* **DATA**:

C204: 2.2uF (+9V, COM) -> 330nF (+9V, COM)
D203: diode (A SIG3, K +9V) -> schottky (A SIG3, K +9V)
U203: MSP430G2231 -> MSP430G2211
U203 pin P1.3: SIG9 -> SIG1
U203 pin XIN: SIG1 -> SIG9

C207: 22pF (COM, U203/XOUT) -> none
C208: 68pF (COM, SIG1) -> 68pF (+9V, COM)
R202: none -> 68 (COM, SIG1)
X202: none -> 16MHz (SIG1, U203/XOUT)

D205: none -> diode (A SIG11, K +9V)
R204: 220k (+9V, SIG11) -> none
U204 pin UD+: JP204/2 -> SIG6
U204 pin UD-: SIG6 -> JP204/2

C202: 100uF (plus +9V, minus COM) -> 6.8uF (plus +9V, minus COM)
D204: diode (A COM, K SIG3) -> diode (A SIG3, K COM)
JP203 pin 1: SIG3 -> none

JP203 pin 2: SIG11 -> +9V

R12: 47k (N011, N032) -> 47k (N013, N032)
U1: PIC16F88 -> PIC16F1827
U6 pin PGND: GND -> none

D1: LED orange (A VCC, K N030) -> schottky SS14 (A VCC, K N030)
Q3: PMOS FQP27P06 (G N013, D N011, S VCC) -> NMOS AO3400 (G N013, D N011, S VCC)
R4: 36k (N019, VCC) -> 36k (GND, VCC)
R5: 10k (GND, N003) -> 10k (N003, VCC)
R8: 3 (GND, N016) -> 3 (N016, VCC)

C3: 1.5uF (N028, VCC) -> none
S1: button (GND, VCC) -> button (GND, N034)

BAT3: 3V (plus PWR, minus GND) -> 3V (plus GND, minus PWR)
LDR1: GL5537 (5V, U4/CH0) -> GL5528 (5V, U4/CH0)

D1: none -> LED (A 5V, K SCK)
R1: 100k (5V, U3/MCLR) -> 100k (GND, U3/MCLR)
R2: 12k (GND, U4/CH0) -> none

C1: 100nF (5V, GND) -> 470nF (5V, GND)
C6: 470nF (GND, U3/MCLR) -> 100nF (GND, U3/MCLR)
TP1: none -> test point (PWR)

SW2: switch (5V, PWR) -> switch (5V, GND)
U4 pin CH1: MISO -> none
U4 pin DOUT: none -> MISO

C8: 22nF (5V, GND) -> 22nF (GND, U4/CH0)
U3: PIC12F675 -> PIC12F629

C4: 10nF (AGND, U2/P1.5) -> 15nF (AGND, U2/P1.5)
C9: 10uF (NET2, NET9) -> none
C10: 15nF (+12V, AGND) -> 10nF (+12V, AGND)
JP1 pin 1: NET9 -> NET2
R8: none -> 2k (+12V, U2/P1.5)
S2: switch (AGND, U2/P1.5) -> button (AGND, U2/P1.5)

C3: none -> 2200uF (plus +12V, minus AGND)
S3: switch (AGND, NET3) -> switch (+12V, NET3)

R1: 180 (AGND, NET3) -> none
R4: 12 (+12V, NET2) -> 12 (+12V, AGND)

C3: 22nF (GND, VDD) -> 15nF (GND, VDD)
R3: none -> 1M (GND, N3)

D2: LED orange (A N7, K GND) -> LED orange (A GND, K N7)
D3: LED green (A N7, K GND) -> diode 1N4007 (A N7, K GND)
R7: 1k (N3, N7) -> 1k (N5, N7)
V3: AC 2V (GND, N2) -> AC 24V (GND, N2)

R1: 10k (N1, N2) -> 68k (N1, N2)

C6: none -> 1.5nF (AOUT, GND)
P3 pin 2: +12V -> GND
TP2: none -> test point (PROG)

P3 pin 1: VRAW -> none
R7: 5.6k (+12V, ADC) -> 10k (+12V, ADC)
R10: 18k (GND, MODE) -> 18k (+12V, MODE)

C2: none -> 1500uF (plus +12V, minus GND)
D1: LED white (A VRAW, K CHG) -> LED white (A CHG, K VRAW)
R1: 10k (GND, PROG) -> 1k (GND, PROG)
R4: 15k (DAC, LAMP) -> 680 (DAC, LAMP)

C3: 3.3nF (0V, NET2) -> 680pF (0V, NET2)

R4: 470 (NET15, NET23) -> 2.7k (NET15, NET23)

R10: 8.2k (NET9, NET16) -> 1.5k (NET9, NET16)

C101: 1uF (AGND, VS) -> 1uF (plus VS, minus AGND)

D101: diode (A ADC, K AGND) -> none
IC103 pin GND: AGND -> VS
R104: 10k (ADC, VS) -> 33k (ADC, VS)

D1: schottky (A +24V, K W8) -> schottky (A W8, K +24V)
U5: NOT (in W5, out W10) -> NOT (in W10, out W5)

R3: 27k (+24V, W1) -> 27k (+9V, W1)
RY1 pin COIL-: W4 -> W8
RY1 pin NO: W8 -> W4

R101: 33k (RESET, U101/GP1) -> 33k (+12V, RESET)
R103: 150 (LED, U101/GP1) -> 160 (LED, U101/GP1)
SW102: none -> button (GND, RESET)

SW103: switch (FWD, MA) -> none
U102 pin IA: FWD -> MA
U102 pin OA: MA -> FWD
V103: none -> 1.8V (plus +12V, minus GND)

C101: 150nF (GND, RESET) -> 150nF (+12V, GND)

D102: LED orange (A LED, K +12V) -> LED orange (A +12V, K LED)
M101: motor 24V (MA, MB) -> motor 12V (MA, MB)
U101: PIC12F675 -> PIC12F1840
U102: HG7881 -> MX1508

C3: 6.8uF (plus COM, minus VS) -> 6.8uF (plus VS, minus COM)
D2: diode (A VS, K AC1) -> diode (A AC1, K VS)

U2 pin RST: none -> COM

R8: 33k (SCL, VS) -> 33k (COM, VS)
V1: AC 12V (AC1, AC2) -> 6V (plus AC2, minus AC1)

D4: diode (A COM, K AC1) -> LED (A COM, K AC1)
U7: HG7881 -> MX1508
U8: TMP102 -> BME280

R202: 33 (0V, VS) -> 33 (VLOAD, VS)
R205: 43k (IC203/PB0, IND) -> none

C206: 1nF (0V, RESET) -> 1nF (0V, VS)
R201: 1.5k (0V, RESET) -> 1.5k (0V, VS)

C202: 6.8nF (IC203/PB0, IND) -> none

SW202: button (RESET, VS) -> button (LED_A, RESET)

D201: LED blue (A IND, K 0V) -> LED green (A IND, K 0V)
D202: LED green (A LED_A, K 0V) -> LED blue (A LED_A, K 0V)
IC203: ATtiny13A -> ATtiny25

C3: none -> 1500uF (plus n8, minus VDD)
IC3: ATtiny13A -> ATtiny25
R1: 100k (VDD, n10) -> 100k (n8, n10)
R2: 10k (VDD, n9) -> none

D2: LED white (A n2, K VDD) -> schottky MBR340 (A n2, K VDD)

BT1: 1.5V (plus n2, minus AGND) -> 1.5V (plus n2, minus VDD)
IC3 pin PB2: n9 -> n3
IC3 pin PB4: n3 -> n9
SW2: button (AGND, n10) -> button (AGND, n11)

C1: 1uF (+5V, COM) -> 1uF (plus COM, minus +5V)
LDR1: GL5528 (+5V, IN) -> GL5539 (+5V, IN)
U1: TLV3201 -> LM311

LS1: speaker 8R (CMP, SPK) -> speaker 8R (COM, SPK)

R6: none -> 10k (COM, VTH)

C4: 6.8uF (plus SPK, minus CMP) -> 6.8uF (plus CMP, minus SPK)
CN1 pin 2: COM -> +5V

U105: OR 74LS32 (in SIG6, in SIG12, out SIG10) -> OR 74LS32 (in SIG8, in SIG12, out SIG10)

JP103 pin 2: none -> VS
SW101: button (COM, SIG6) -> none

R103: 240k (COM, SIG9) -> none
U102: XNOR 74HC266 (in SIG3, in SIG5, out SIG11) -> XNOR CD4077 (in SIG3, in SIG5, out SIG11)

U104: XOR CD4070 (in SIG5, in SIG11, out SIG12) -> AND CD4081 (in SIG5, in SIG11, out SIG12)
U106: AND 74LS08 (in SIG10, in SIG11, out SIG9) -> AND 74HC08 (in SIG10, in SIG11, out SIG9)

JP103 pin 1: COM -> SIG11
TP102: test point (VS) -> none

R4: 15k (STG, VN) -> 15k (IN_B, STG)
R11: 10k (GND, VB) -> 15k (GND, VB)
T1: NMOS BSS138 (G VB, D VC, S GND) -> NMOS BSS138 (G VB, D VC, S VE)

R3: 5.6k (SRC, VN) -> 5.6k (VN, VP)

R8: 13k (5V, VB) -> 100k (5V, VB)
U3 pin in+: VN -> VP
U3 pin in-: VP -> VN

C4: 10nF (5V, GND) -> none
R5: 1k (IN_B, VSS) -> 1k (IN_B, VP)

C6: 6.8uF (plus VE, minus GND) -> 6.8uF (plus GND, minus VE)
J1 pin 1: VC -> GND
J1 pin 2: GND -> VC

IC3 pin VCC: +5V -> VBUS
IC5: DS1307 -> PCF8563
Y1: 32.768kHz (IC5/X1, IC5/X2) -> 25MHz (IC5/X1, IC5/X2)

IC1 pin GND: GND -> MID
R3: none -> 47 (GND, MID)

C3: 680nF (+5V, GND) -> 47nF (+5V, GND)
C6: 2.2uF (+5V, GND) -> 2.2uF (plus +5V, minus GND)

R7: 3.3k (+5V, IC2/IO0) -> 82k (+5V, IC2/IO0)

* **TASK GOAL**:
Using the data above, transcribe the lines that run from the line with "D3: LED green" to the line with "P3 pin 1: VRAW -> none", both ends kept, and output nothing else.

* **SOLUTION TO THE PROBLEM**:
D3: LED green (A N7, K GND) -> diode 1N4007 (A N7, K GND)
R7: 1k (N3, N7) -> 1k (N5, N7)
V3: AC 2V (GND, N2) -> AC 24V (GND, N2)

R1: 10k (N1, N2) -> 68k (N1, N2)

C6: none -> 1.5nF (AOUT, GND)
P3 pin 2: +12V -> GND
TP2: none -> test point (PROG)

P3 pin 1: VRAW -> none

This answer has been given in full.